Provided information START

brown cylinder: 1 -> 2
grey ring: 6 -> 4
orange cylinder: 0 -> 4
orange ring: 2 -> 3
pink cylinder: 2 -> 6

Provided information END

- How to complete this task -
Your answer should be an exact transcription of the data above.

- Answer space -
brown cylinder: 1 -> 2
grey ring: 6 -> 4
orange cylinder: 0 -> 4
orange ring: 2 -> 3
pink cylinder: 2 -> 6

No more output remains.